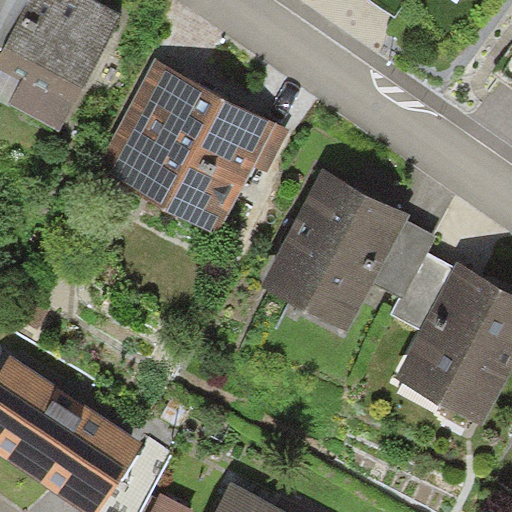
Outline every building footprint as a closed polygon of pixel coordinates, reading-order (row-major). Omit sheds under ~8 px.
[(116,14),(88,0),(0,0),(0,55),(25,68),(12,92),(61,118),(116,14)] [(275,124),(156,60),(102,160),(207,216),(241,153),(256,160),(275,124)] [(427,229),(318,169),(261,273),(341,317),(366,272),(395,288),(427,229)] [(474,415),(511,343),(511,295),(422,248),(391,305),(422,321),(394,373),(474,415)] [(6,361),(0,370),(0,442),(89,500),(128,441),(6,361)] [(276,511),(227,485),(212,511),(276,511)] [(186,511),(157,496),(147,511),(186,511)]
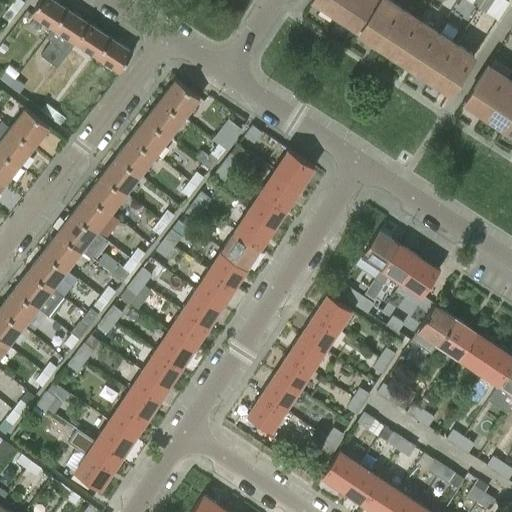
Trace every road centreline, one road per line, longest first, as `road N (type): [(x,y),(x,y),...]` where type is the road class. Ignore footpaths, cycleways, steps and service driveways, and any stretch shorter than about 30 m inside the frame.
road 1 (residential): [(185,433),(361,162)]
road 2 (residential): [(0,250),(167,32)]
road 3 (residential): [(511,260),(361,162)]
road 4 (residential): [(361,162),(230,73)]
road 5 (residential): [(307,511),(185,433)]
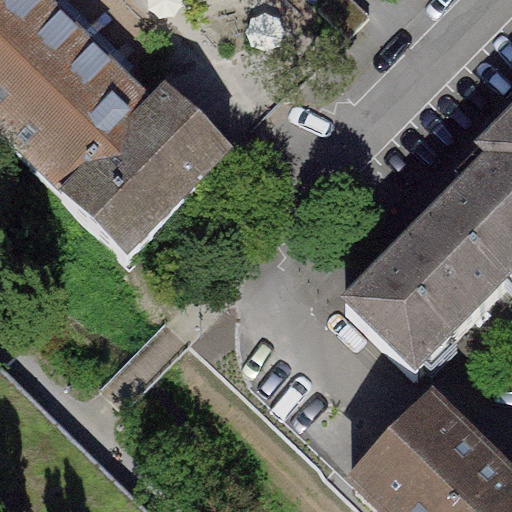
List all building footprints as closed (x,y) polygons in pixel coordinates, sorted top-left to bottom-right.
[(0,0),(0,144),(128,271),(234,163),(172,102),(158,117),(38,0),(0,0)] [(351,44),(374,23),(352,0),(337,0),(323,14),(351,44)] [(511,244),(511,136),(490,158),(501,169),(469,201),(511,244)] [(418,385),(511,291),(511,244),(469,201),(351,318),(418,385)] [(511,511),(511,489),(436,412),(357,491),(378,511),(511,511)]
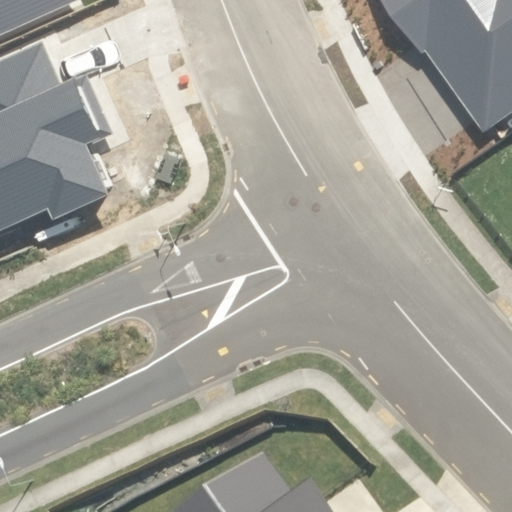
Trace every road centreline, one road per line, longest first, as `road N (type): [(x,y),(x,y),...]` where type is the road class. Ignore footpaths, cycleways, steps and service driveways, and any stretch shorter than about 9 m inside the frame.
road 1 (residential): [(290,268),(228,332),(161,380),(0,454)]
road 2 (residential): [(0,346),(159,281),(290,268)]
road 3 (residential): [(346,241),(264,98),(222,0)]
road 4 (residential): [(511,432),(346,241)]
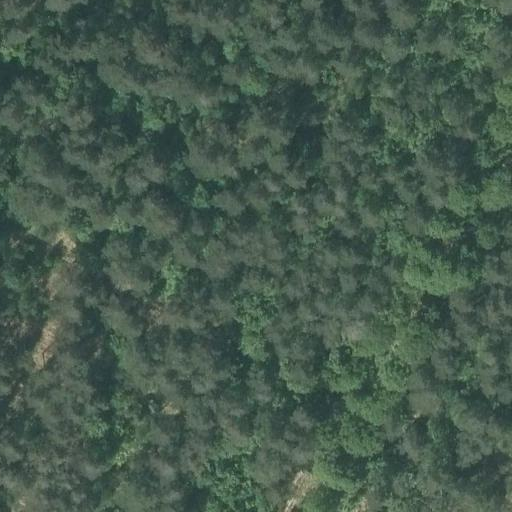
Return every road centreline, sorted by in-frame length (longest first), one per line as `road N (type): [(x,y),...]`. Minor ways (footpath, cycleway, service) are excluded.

* Exercise:
Count the lines in the data above that contain the word "Ignore", and reply with the number alone.

* Completed exercise:
2